-------- Dataset records
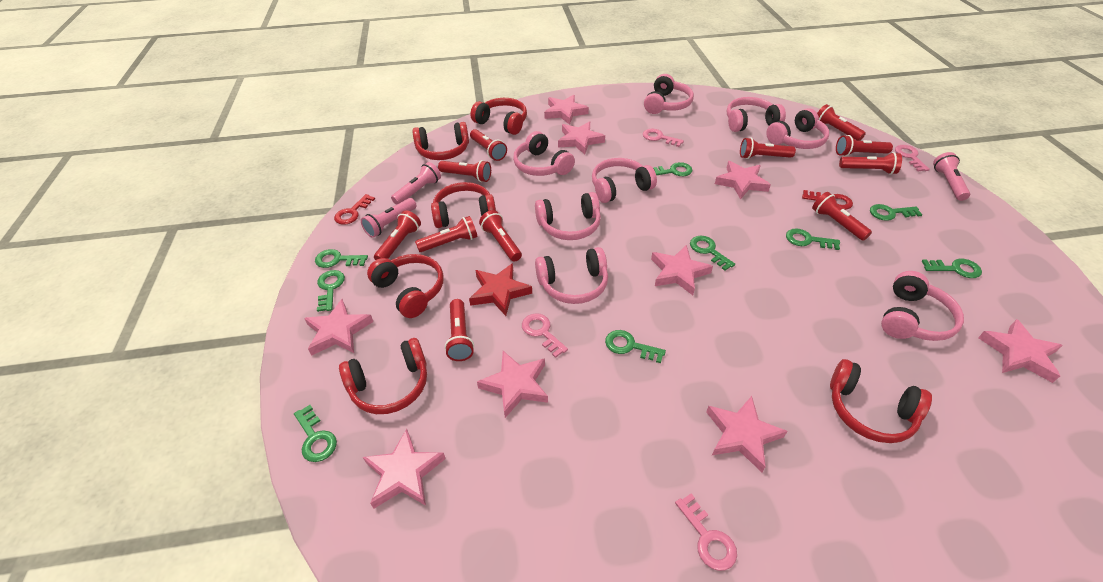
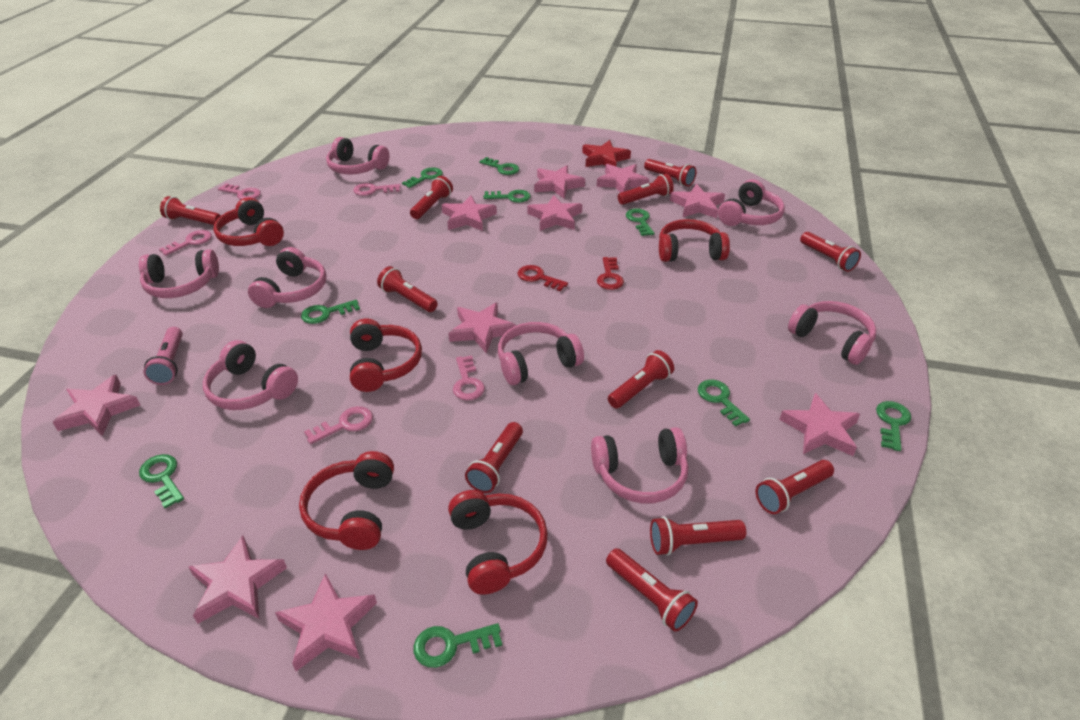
pink flashlight: 3 -> 1
pink key: 4 -> 5
pink star: 9 -> 10
red headphones: 6 -> 5

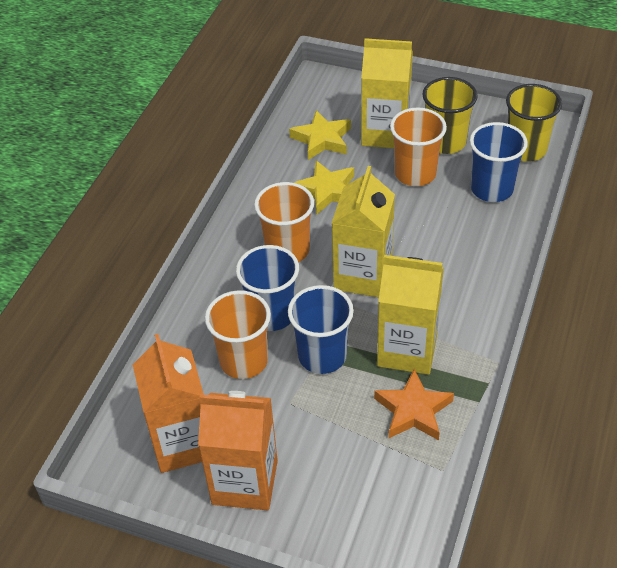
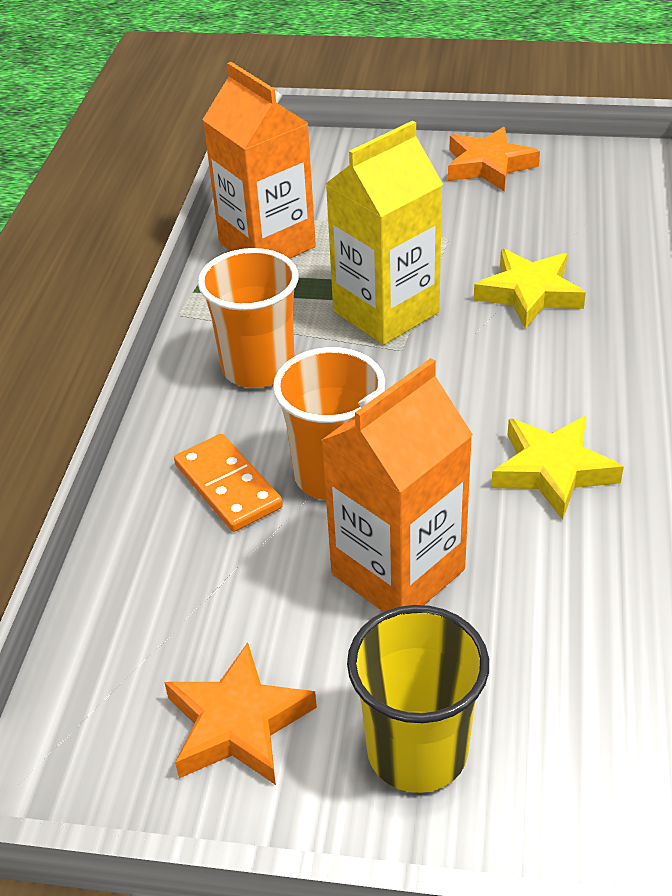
blue cup: 3 -> 0
orange cup: 3 -> 2
orange domino: 0 -> 1
orange star: 1 -> 2
yellow carton: 3 -> 1
yellow cup: 2 -> 1

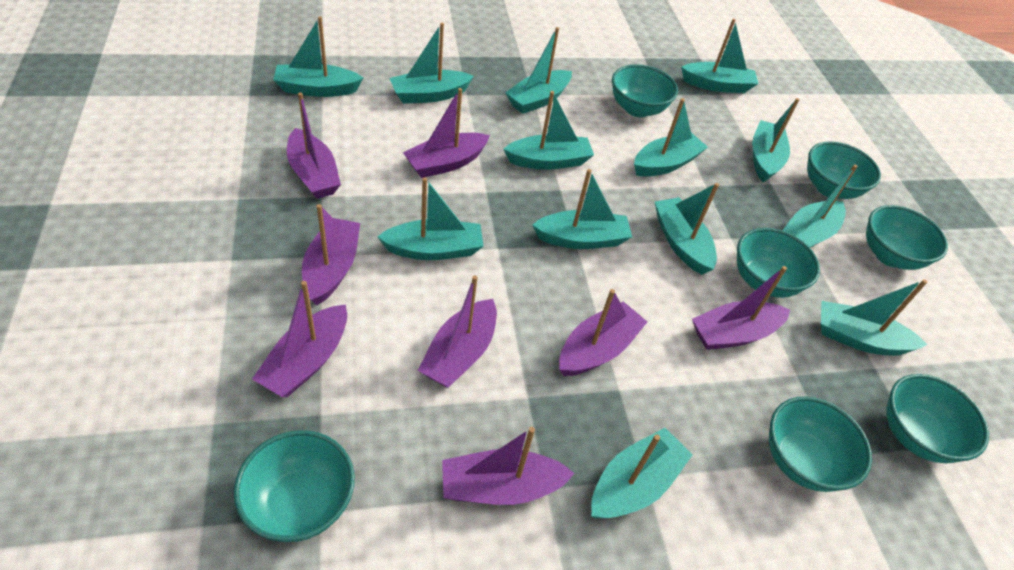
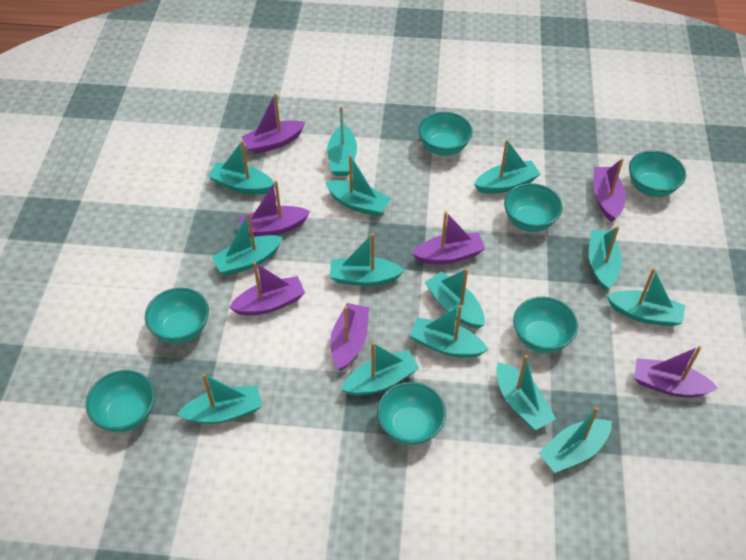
purple boat: 8 -> 7
turquoise boat: 13 -> 14

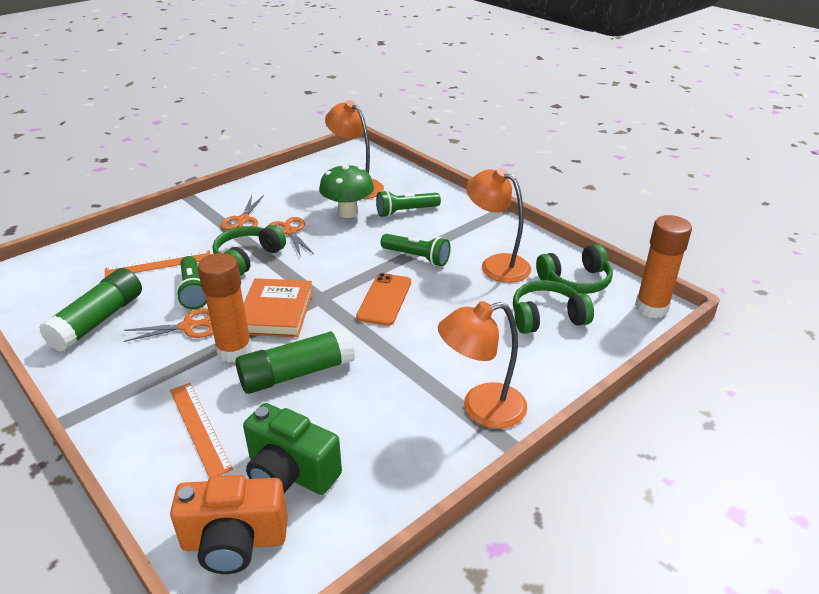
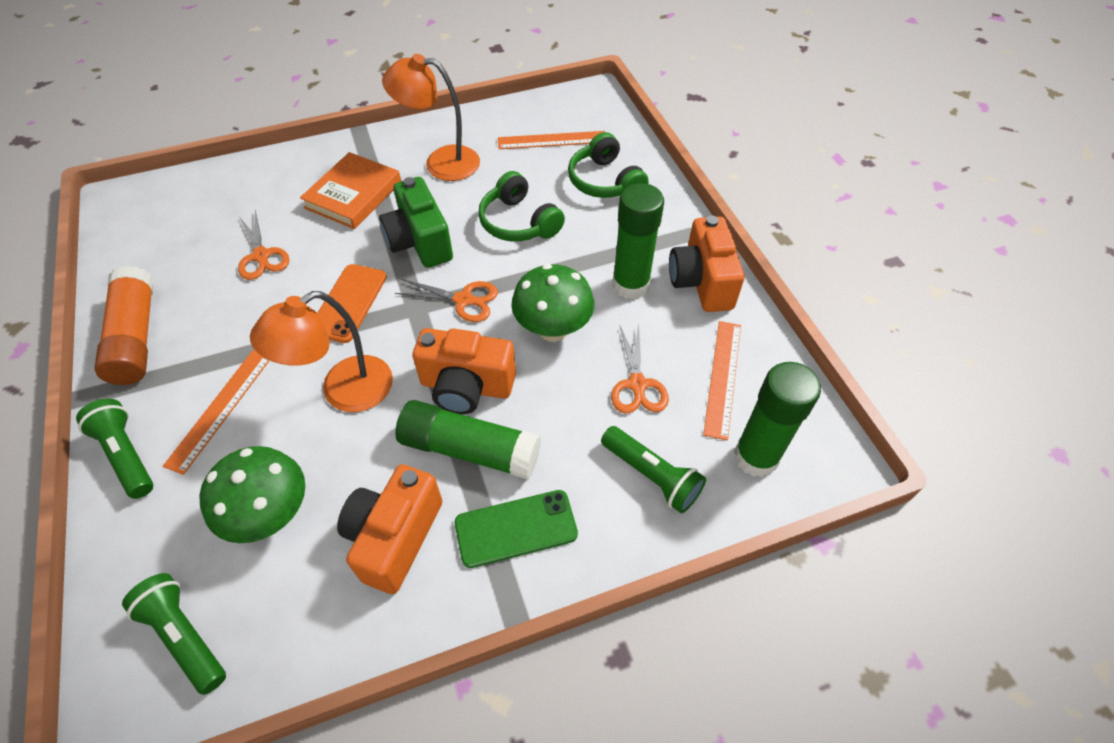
green glue stick: 2 -> 3
green headphones: 3 -> 2
green mushroom: 1 -> 2
green phone: 0 -> 1
orange camera: 1 -> 3
orange glue stick: 2 -> 1
orange lamp: 3 -> 2
orange ruler: 2 -> 3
----------------
What you will do.
Search the data above for the string "headphones" and report each line that holds it.

Written solution.
red headphones: 6 -> 5
green headphones: 3 -> 2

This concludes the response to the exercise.